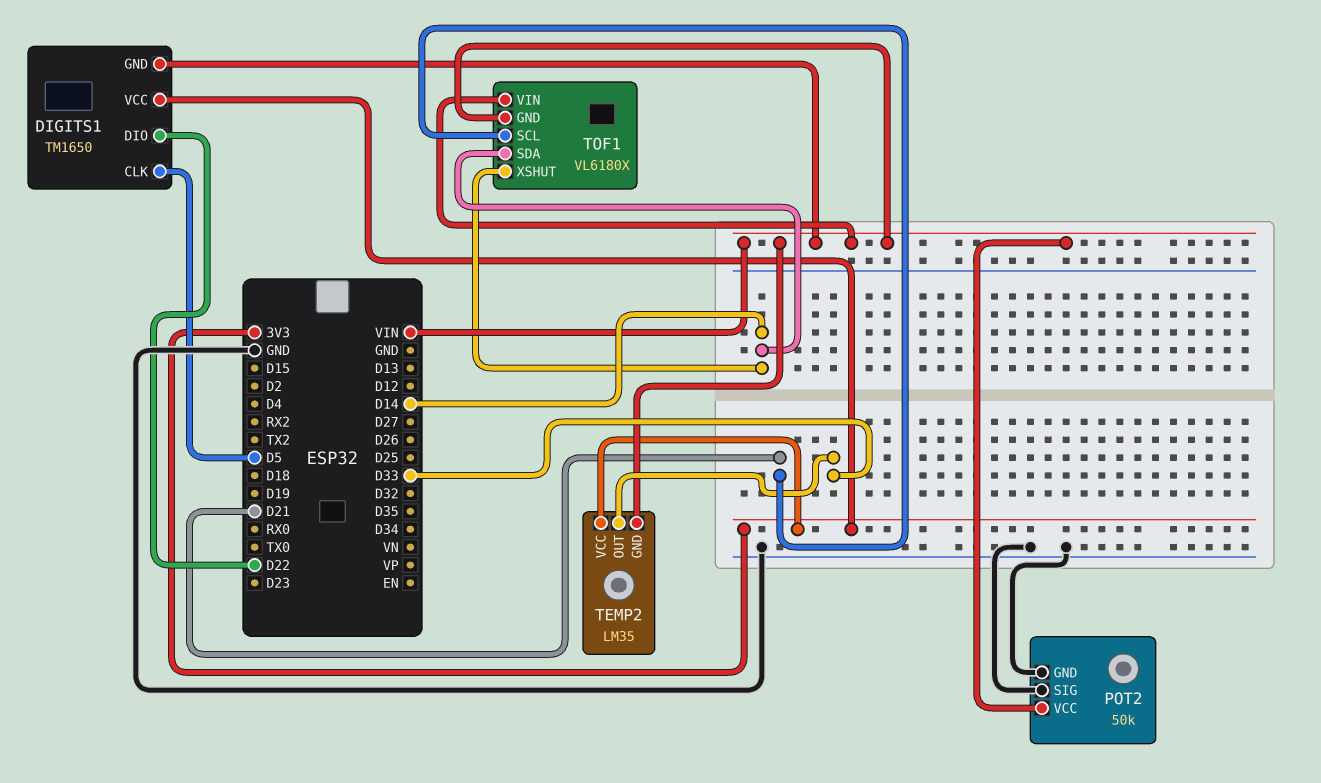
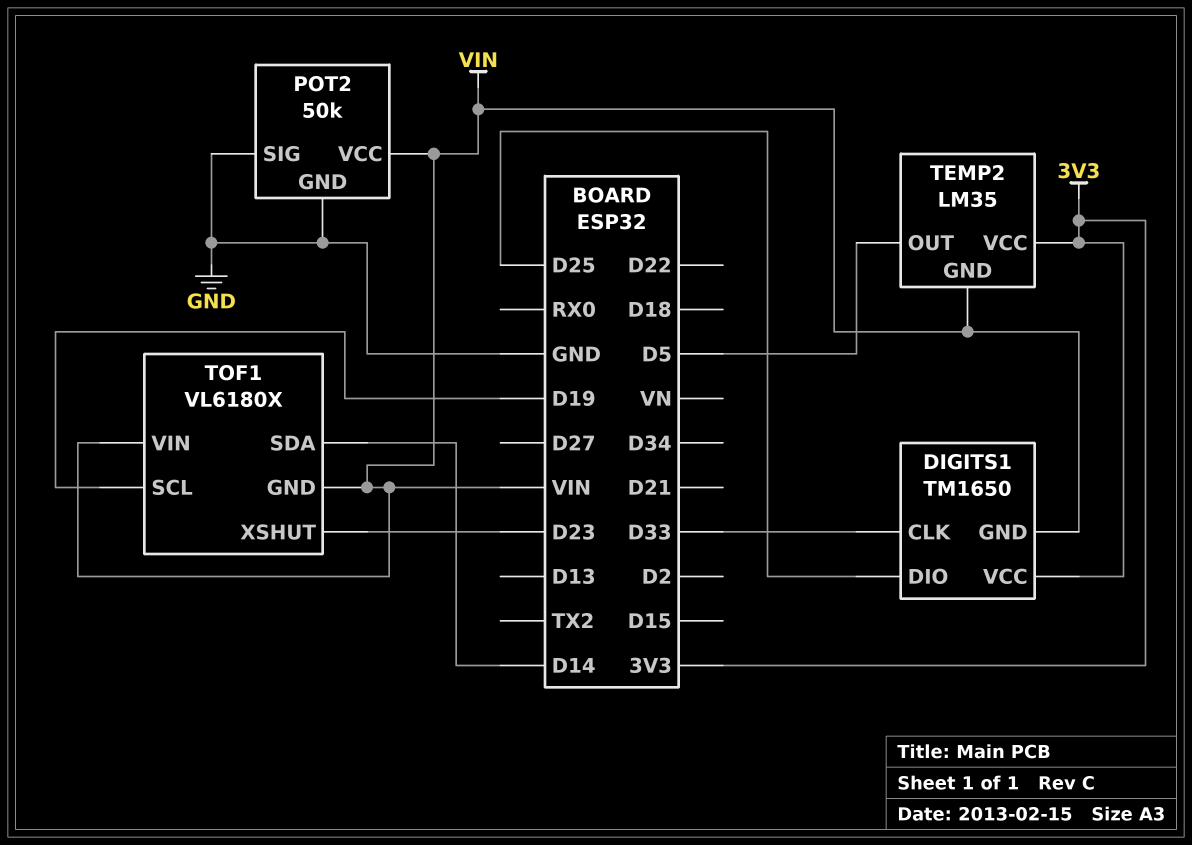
DIGITS1 pin CLK: D5 -> D33
DIGITS1 pin DIO: D22 -> D25
TEMP2 pin OUT: D33 -> D5
TOF1 pin SCL: D21 -> D19
TOF1 pin XSHUT: D14 -> D23

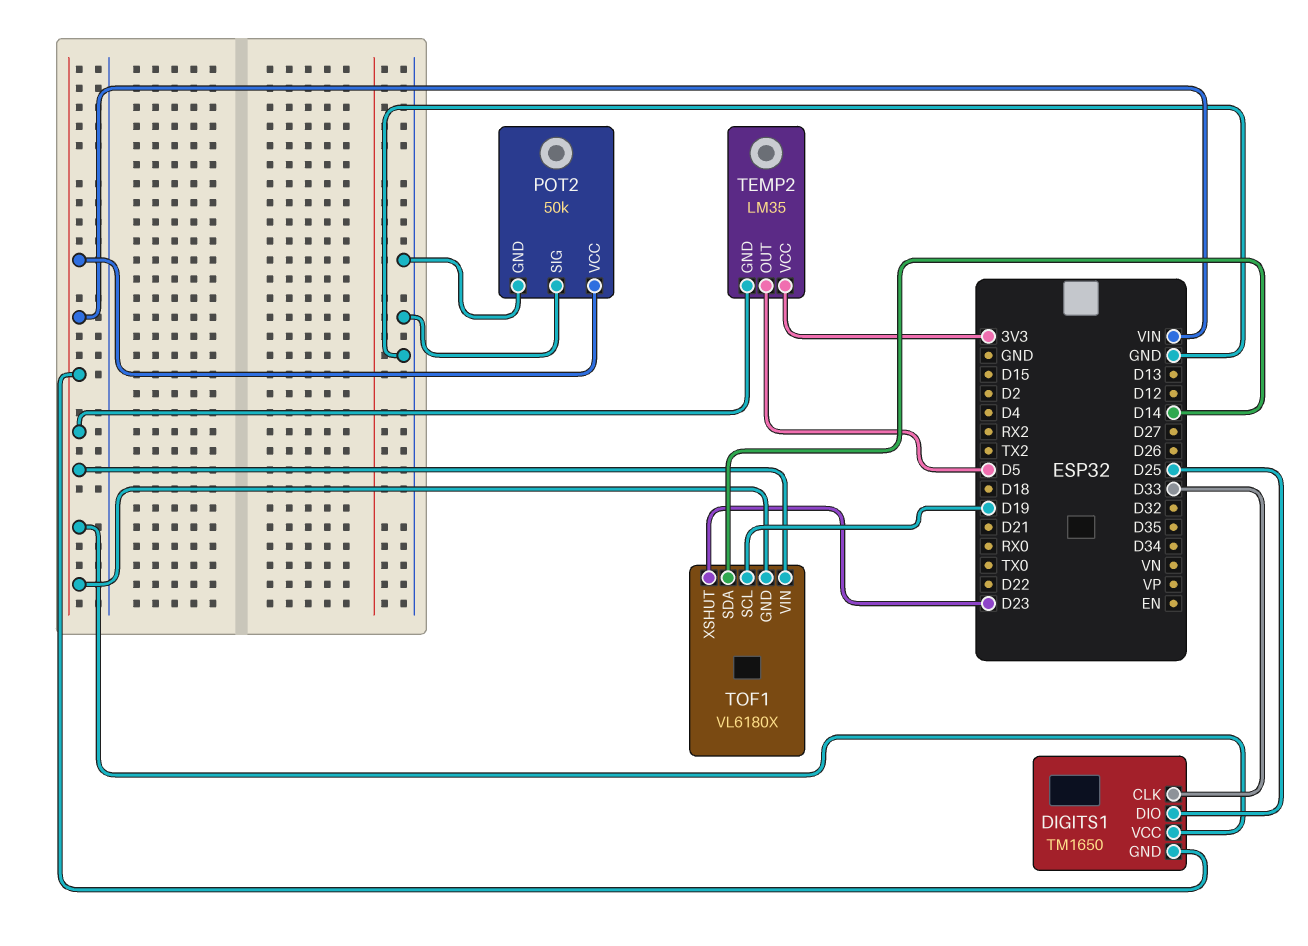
DIGITS1 pin VCC: 3V3 -> VIN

+-------+

Directions → Everything from the line holding "TEMP2 pin OUT: D33 -> D5" to the close of the records should be written out exactly, both ends included, with pictures omitted.

Answer for this exercise →
TEMP2 pin OUT: D33 -> D5
TOF1 pin SCL: D21 -> D19
TOF1 pin XSHUT: D14 -> D23

DIGITS1 pin VCC: 3V3 -> VIN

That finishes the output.